### INSTRUCTIONS TO FOLLOW
Before reproducing the lines below, strip out the pictures; every other character stays as written.

────────────────

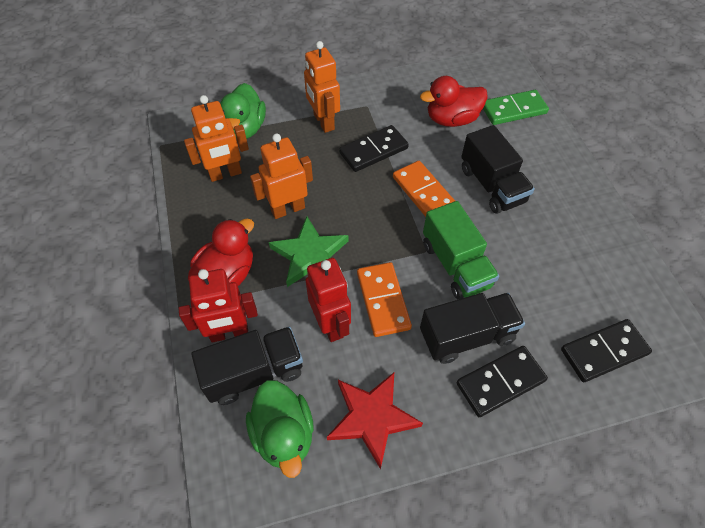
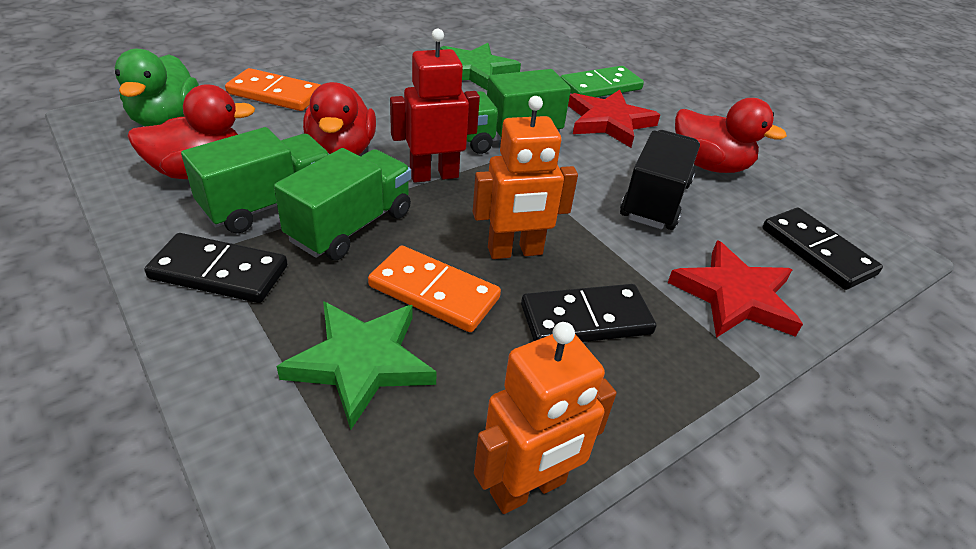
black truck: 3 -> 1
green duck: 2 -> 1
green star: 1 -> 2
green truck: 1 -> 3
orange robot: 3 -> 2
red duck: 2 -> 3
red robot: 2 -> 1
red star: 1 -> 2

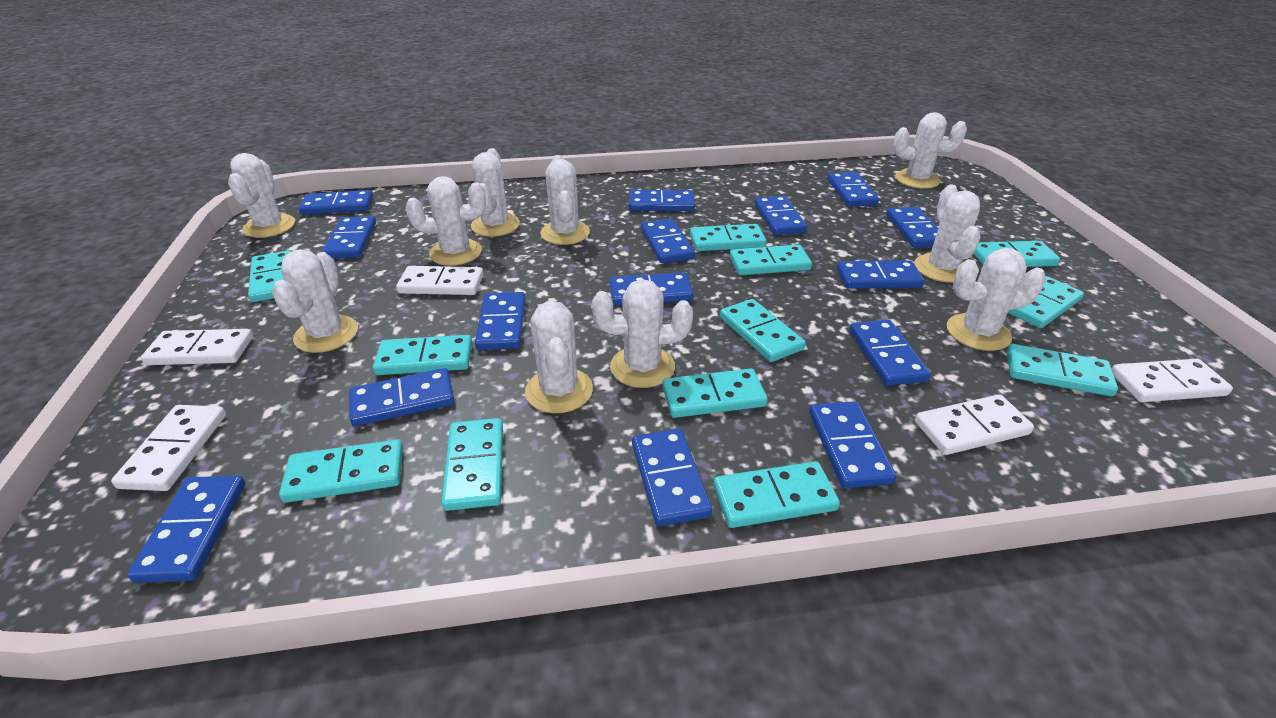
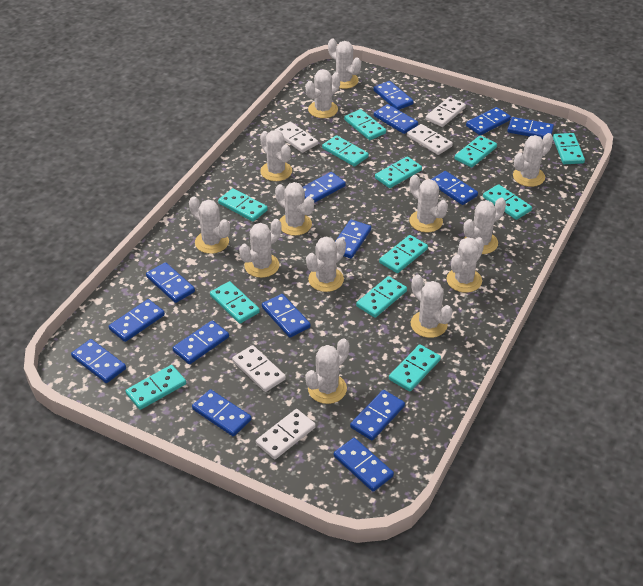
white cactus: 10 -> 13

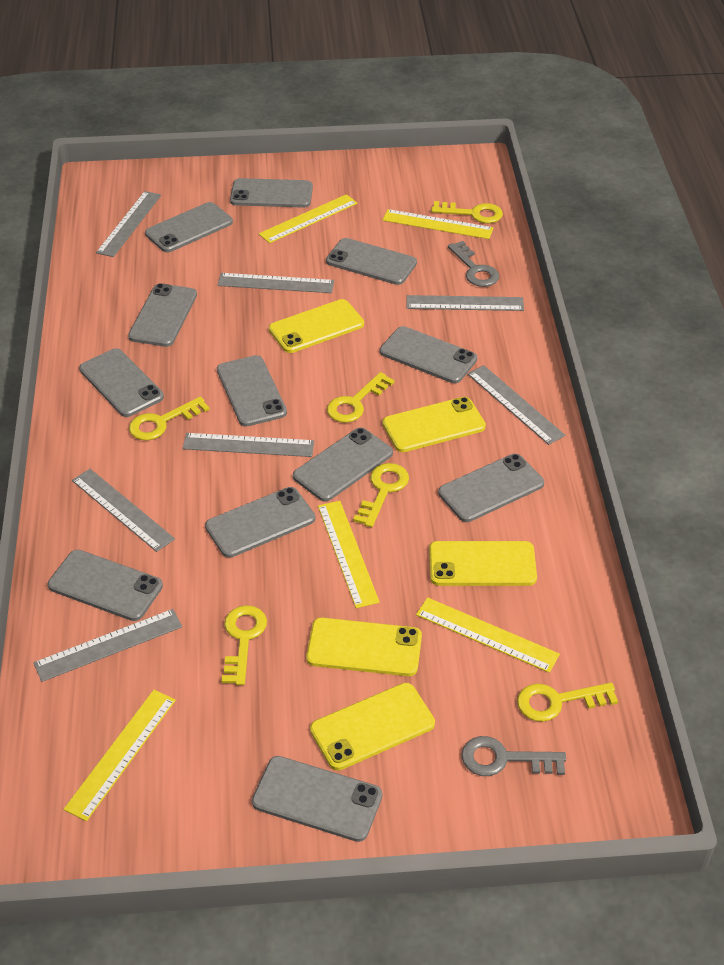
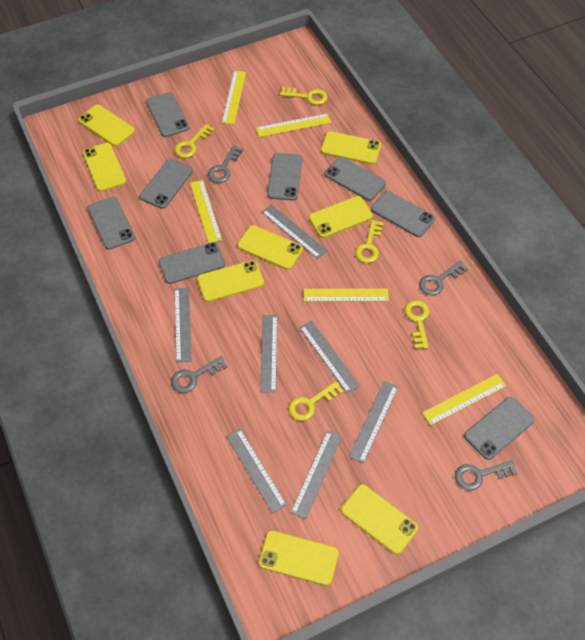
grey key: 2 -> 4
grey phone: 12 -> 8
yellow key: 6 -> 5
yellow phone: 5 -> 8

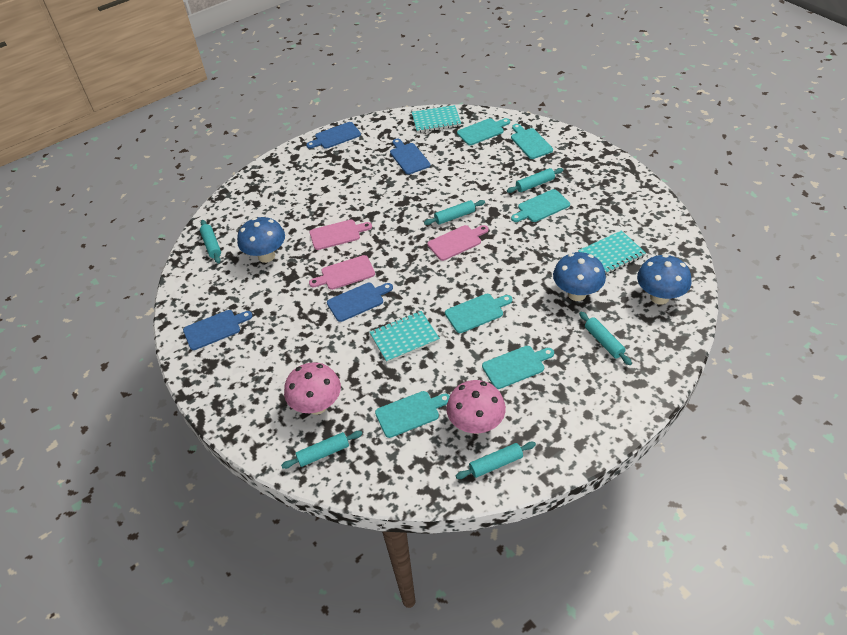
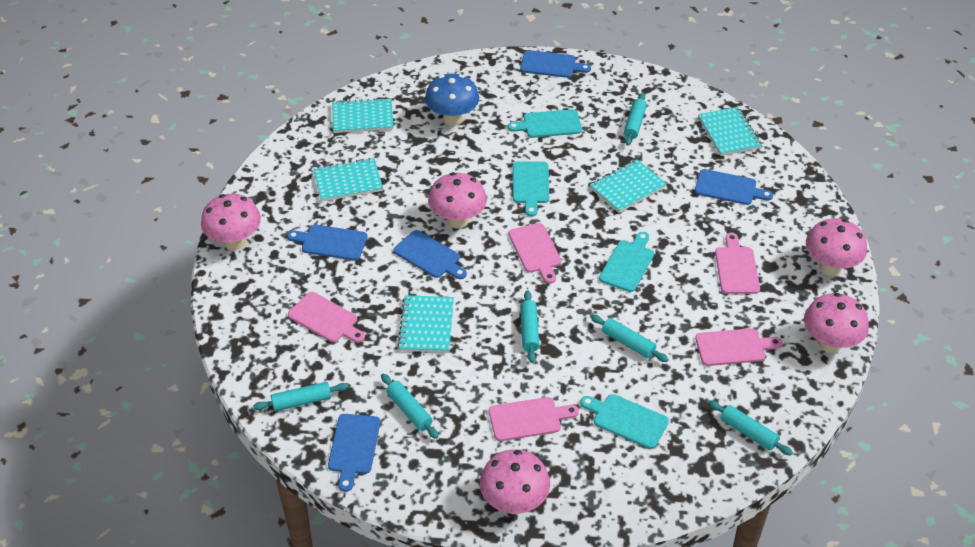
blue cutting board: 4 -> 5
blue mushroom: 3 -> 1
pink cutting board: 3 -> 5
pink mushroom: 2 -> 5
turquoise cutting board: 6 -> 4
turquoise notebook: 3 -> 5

────────────────

### YOUR RESPONSE
black truck: 3 -> 1
green duck: 2 -> 1
green star: 1 -> 2
green truck: 1 -> 3
orange robot: 3 -> 2
red duck: 2 -> 3
red robot: 2 -> 1
red star: 1 -> 2

white cactus: 10 -> 13

grey key: 2 -> 4
grey phone: 12 -> 8
yellow key: 6 -> 5
yellow phone: 5 -> 8

blue cutting board: 4 -> 5
blue mushroom: 3 -> 1
pink cutting board: 3 -> 5
pink mushroom: 2 -> 5
turquoise cutting board: 6 -> 4
turquoise notebook: 3 -> 5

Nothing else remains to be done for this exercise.